### Task to carry out
Please retype only the lines below that run from the one containing "(331, 250) = (286, 175): blue" through the last line, both included, without altering a word.

[Excerpts from a dataset]
━━━━━━

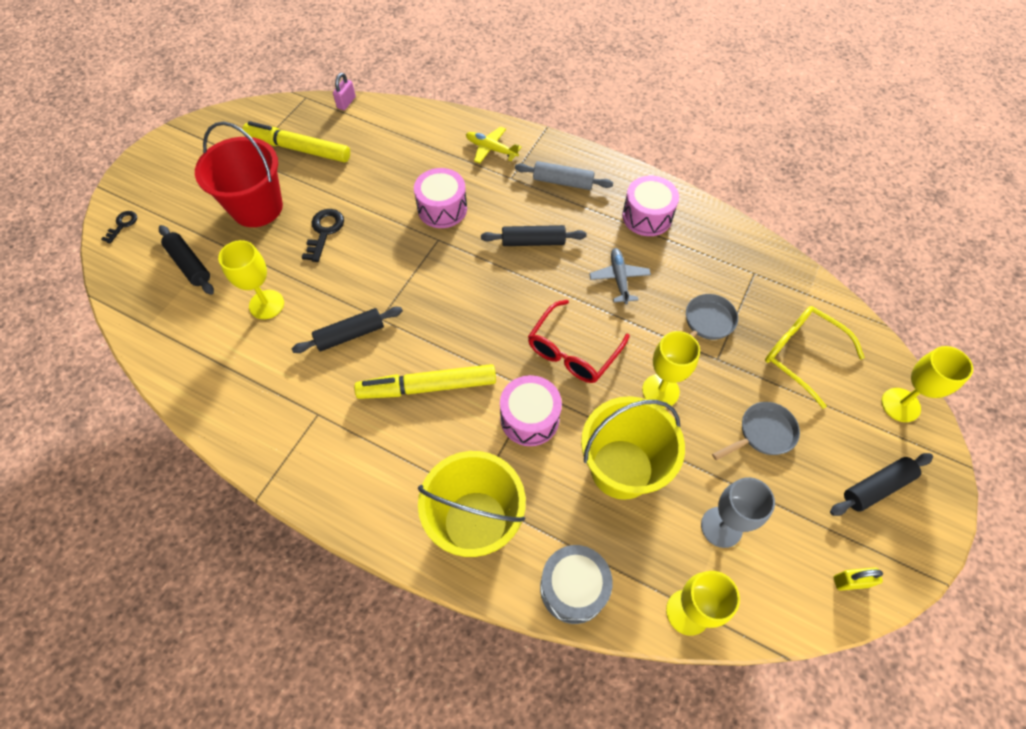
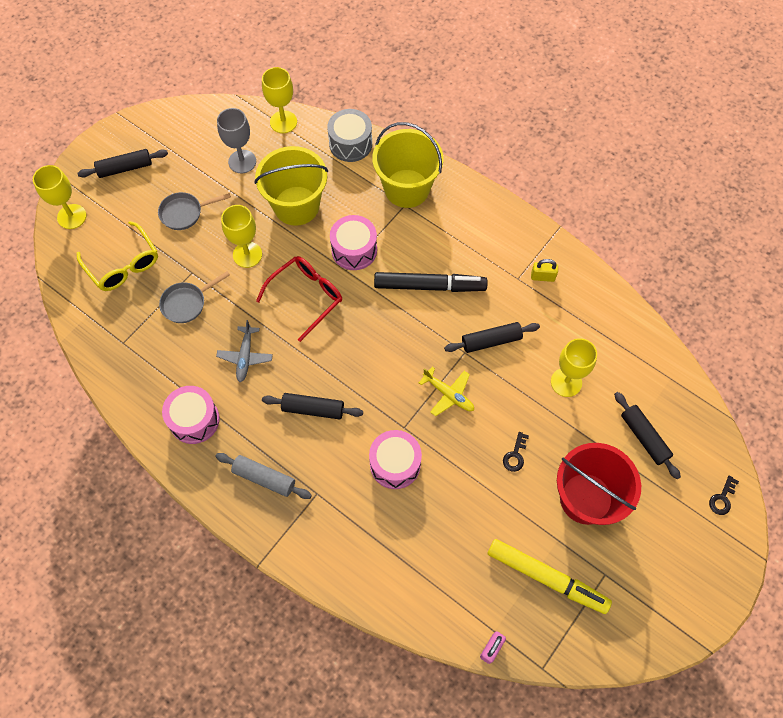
camera: 170 degrees left, 5 degrees up
(324, 231) = (515, 455): black key -> black key, size x0.64
(427, 387) = (429, 286): yellow marker -> black marker
(491, 149) = (329, 538): yellow plane -> yellow plane (448, 394)
(850, 581) = (175, 121): yellow padlock -> yellow padlock (542, 277)

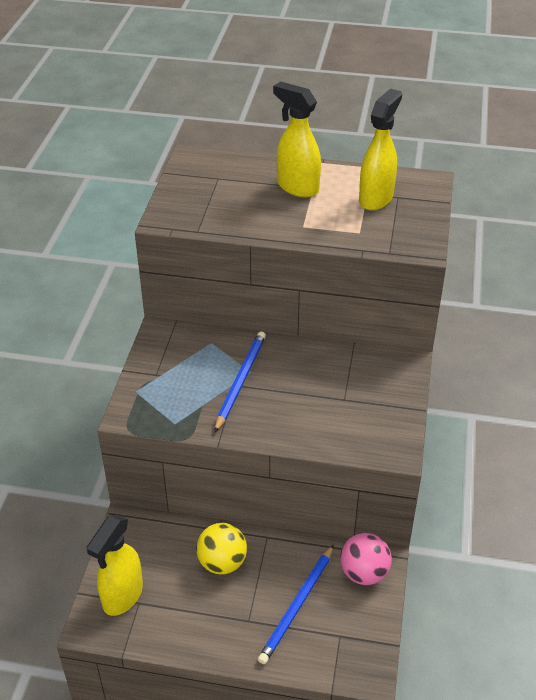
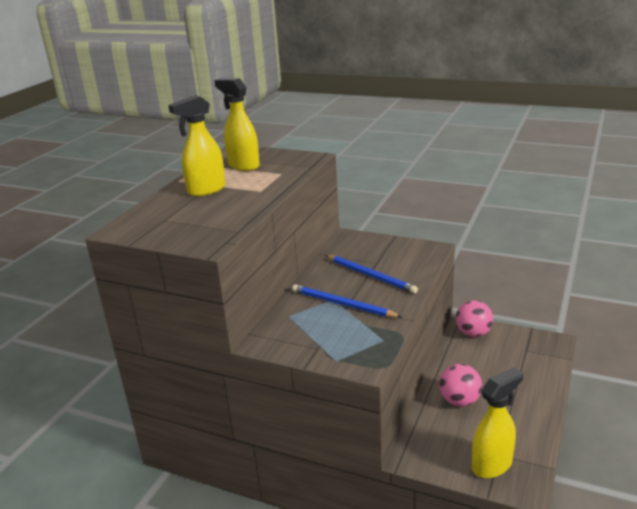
camera: 75 degrees left, 15 degrees down
(122, 596) = (492, 465): yellow spray bottle -> yellow spray bottle turned 75 degrees counterclockwise
(222, 562) = (459, 401): yellow ball -> pink ball
(297, 606) = (501, 366): blue pencil -> blue pencil (370, 276)

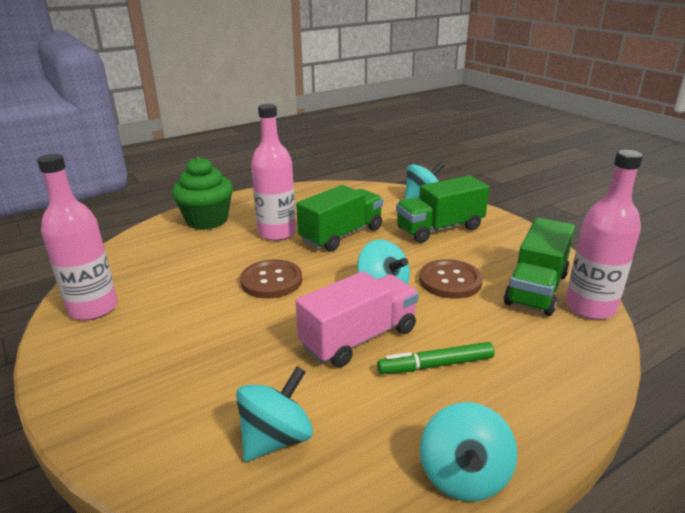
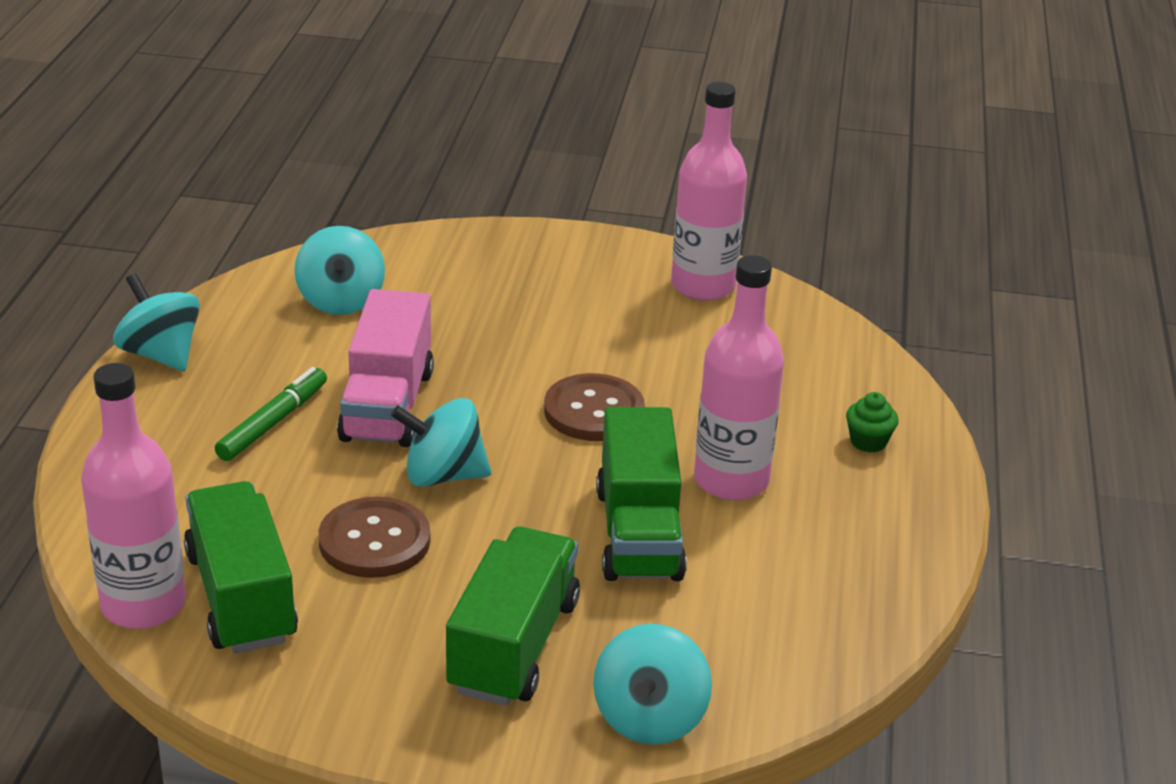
camera: 130 degrees right, 5 degrees up
(207, 220) = (868, 442): green cupcake -> green cupcake, size x0.44

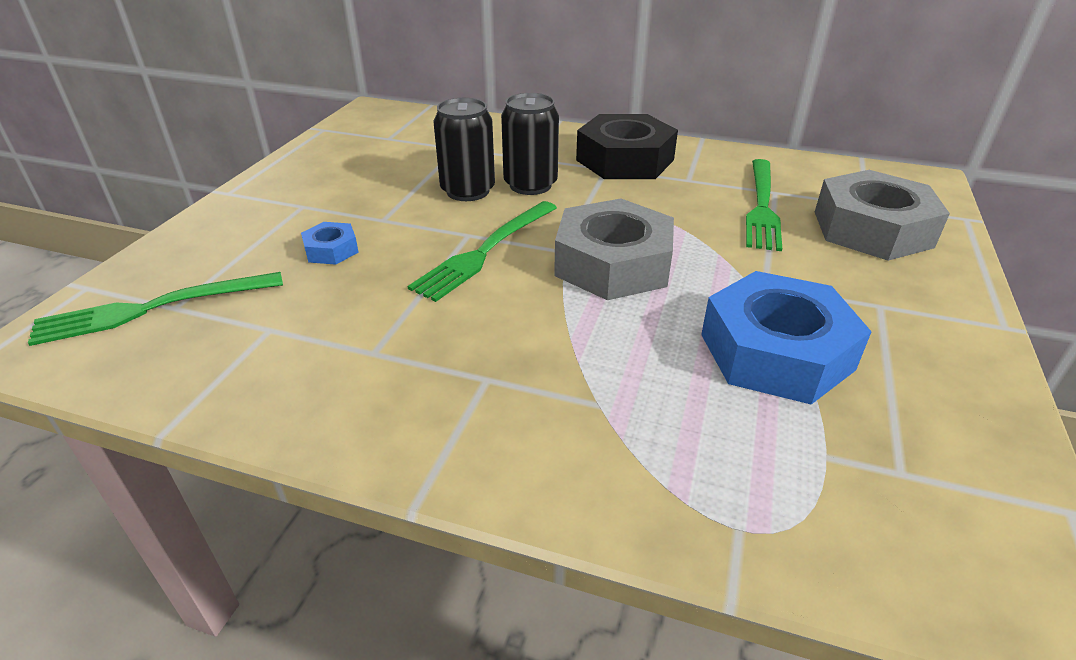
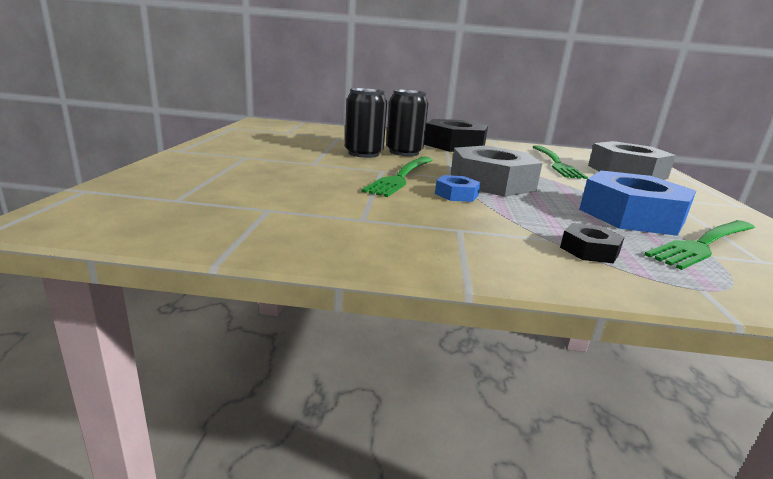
camera: 15 degrees left, 15 degrees down
(153, 308) = (157, 200): green fork -> green fork (703, 244)
(331, 250) = (286, 175): blue nut -> blue nut (456, 194)
(638, 434) = (589, 250): none -> black nut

━━━━━━

### Task answer
(331, 250) = (286, 175): blue nut -> blue nut (456, 194)
(638, 434) = (589, 250): none -> black nut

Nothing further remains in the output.